Available data below:

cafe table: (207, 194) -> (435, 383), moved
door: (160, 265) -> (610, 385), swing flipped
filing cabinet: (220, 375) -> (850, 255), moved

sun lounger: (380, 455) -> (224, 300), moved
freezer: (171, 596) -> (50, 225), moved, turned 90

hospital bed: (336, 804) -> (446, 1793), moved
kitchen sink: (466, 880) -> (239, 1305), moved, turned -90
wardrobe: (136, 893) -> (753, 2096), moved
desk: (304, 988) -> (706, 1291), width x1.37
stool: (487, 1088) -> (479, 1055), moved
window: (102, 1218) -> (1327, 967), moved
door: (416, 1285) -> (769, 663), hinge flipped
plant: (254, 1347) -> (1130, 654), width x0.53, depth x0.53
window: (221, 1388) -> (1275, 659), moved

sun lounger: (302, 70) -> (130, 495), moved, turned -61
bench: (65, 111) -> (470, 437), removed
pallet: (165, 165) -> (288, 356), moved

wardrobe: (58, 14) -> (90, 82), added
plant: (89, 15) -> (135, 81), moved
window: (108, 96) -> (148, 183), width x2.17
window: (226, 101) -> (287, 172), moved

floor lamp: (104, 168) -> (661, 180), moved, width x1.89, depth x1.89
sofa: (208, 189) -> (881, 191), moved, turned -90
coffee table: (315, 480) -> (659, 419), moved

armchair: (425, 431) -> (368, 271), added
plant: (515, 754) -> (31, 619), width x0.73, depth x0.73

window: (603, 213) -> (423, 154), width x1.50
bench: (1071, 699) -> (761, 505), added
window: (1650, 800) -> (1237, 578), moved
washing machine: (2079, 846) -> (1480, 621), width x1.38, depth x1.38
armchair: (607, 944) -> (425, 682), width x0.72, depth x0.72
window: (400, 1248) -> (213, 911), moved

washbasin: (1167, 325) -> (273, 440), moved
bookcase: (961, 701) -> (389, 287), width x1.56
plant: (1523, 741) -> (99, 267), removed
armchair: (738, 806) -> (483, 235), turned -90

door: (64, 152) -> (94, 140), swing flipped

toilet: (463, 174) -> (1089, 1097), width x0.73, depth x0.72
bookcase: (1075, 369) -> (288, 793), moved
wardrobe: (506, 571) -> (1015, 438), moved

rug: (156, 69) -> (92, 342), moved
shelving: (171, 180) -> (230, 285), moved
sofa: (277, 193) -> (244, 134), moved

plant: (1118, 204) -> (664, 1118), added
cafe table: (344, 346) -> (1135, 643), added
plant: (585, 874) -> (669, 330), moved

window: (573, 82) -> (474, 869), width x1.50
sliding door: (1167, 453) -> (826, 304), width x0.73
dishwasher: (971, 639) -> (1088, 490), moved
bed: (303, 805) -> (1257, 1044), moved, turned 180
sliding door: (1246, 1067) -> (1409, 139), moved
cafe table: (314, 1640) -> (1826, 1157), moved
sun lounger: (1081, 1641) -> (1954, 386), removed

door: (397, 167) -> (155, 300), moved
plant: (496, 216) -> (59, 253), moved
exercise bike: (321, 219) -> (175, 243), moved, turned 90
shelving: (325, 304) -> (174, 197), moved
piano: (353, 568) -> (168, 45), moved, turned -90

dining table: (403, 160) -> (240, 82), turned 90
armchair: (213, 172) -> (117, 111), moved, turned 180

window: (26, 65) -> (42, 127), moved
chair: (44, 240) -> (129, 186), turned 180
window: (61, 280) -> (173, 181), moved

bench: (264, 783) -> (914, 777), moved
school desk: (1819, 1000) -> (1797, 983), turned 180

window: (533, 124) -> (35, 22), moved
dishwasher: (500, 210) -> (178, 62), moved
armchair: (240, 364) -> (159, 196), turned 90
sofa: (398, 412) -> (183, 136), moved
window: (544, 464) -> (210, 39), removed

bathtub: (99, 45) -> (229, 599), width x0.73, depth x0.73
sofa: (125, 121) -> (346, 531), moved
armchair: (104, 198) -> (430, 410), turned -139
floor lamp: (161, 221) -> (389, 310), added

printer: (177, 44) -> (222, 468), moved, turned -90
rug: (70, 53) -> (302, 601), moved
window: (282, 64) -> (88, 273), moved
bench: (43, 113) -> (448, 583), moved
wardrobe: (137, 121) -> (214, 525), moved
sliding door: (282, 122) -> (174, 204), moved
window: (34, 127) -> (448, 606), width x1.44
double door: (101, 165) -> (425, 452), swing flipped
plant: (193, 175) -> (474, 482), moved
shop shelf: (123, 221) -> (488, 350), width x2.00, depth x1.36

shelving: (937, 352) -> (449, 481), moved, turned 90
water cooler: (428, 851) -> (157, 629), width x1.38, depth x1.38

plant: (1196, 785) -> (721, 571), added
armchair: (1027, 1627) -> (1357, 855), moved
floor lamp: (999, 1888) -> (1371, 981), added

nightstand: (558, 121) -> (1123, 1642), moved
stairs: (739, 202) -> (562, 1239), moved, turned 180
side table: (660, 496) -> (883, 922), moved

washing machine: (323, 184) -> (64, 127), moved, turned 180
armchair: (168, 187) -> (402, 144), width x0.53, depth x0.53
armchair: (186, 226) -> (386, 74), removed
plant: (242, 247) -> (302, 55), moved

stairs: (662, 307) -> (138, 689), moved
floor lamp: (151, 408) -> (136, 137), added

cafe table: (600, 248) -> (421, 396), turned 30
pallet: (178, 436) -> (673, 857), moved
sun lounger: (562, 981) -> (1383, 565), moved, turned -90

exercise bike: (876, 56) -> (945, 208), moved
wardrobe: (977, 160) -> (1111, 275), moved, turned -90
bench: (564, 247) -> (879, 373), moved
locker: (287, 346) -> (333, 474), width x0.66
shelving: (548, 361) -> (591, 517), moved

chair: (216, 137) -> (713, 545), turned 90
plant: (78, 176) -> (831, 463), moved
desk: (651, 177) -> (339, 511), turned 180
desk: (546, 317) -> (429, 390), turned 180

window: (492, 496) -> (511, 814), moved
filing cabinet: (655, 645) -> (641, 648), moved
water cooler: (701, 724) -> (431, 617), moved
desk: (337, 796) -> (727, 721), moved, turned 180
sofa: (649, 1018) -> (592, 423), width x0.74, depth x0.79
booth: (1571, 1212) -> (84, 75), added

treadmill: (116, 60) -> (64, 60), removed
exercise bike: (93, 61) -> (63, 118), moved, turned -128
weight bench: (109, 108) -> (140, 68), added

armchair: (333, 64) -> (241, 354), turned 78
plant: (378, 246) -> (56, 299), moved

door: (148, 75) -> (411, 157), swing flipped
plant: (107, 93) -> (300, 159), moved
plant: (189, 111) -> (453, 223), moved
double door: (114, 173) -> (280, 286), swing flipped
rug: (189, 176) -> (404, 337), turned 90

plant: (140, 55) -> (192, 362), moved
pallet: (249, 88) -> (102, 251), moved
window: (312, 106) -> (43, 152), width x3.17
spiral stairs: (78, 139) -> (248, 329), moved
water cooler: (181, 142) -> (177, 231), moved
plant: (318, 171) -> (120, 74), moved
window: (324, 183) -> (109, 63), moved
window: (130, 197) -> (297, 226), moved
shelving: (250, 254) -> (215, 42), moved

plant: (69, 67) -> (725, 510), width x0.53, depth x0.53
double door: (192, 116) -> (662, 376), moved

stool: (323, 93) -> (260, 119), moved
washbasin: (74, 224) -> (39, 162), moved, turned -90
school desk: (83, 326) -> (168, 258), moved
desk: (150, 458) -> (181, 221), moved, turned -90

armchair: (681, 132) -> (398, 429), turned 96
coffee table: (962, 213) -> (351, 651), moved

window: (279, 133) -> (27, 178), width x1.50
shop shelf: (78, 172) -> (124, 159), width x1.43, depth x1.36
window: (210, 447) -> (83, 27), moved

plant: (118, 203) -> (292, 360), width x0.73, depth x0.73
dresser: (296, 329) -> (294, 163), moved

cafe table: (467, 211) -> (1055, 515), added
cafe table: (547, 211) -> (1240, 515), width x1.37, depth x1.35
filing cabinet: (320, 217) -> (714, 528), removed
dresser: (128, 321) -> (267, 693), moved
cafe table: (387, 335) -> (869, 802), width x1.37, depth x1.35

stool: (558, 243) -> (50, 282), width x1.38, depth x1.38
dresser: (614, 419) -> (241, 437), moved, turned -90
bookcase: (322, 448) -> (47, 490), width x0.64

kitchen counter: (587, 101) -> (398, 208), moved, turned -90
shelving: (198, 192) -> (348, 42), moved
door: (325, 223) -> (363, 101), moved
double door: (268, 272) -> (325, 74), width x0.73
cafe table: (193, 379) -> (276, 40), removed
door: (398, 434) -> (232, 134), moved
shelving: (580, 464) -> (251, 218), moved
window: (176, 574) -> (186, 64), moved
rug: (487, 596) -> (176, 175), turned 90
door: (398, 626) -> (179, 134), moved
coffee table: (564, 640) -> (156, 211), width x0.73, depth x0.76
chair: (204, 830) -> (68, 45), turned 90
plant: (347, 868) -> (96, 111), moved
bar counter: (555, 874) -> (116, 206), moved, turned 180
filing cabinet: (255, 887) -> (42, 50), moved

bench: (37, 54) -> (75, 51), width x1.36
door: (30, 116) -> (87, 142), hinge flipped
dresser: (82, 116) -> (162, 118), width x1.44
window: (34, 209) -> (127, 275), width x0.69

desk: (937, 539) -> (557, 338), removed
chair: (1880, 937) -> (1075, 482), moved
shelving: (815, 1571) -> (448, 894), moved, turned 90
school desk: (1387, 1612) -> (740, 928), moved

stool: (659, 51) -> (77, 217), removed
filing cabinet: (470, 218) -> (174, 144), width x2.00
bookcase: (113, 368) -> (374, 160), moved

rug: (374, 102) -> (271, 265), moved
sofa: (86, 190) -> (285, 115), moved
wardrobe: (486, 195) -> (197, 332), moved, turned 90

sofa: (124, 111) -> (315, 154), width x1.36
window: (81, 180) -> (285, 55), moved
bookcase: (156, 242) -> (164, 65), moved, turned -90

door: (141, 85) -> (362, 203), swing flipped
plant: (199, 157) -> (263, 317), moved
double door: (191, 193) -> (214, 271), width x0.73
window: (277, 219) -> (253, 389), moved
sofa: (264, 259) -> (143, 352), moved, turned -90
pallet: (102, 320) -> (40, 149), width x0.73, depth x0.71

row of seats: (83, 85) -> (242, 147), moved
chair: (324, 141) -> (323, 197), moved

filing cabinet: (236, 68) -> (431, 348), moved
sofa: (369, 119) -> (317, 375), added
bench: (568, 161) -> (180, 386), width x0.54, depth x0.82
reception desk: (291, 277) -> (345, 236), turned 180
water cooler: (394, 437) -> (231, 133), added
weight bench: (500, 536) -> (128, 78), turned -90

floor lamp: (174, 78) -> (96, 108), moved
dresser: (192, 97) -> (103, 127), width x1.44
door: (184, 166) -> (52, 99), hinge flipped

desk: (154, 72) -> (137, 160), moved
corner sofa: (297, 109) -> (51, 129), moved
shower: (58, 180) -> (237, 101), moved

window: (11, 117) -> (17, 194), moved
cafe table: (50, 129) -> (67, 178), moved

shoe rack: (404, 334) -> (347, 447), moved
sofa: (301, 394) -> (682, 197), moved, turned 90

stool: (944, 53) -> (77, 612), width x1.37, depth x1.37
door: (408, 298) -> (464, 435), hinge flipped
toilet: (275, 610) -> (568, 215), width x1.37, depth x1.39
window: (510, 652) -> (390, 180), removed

End of Available data.

→ Required action: Look back at the entries above and repeat, unchanged, every line from the line holding "sliding door: (282, 122) -> (174, 204), moved" through the line holding "floor lamp: (999, 1888) -> (1371, 981), added".

→ Exercise result:
sliding door: (282, 122) -> (174, 204), moved
window: (34, 127) -> (448, 606), width x1.44
double door: (101, 165) -> (425, 452), swing flipped
plant: (193, 175) -> (474, 482), moved
shop shelf: (123, 221) -> (488, 350), width x2.00, depth x1.36

shelving: (937, 352) -> (449, 481), moved, turned 90
water cooler: (428, 851) -> (157, 629), width x1.38, depth x1.38

plant: (1196, 785) -> (721, 571), added
armchair: (1027, 1627) -> (1357, 855), moved
floor lamp: (999, 1888) -> (1371, 981), added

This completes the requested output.